EXERCISE DESCRIPTION:
All lines from the start of the listing below through the line containing "Someone carried the budzik (zielony)" are to be written out again exactly, and no others.

DATA RECORDS:
----------
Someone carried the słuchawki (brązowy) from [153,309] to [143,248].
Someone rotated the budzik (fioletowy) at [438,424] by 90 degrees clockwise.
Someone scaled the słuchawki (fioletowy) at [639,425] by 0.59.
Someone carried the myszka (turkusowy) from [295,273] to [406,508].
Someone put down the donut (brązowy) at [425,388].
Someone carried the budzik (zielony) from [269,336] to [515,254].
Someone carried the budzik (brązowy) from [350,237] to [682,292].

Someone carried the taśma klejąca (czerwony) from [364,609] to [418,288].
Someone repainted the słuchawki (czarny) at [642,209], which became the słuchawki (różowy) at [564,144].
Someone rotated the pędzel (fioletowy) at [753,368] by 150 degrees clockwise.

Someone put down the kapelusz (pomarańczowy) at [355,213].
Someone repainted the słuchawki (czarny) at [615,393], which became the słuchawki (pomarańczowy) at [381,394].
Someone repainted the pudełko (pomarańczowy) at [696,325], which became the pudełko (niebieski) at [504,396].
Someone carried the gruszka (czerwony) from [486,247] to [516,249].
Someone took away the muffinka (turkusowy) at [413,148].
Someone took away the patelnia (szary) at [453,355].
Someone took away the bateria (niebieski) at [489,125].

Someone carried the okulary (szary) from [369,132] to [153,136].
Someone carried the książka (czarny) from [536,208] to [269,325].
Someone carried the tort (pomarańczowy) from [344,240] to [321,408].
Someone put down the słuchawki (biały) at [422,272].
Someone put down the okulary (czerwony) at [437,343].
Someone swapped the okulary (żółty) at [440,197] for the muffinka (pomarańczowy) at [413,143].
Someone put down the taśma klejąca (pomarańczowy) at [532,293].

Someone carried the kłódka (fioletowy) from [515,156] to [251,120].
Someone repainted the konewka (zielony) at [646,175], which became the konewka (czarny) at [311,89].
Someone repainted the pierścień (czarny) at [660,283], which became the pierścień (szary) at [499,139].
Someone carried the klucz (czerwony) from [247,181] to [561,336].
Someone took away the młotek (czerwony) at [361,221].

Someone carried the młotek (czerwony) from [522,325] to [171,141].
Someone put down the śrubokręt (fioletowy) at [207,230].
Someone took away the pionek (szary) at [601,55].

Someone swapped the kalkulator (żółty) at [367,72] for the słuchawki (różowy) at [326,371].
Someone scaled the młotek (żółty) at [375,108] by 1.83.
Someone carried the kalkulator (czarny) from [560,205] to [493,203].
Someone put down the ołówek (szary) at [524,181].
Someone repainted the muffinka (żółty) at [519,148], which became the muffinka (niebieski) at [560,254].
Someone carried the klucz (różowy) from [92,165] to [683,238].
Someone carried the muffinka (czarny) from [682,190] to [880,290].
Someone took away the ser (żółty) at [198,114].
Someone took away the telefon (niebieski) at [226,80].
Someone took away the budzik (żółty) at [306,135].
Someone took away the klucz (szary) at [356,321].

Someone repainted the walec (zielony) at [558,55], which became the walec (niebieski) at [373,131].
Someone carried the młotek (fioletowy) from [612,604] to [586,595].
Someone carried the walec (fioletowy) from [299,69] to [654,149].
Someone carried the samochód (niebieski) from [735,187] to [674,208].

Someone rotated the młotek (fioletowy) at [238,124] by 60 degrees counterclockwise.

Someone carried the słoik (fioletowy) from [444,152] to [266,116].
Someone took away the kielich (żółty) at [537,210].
----------
SOLVED PROBLEM:
Someone carried the słuchawki (brązowy) from [153,309] to [143,248].
Someone rotated the budzik (fioletowy) at [438,424] by 90 degrees clockwise.
Someone scaled the słuchawki (fioletowy) at [639,425] by 0.59.
Someone carried the myszka (turkusowy) from [295,273] to [406,508].
Someone put down the donut (brązowy) at [425,388].
Someone carried the budzik (zielony) from [269,336] to [515,254].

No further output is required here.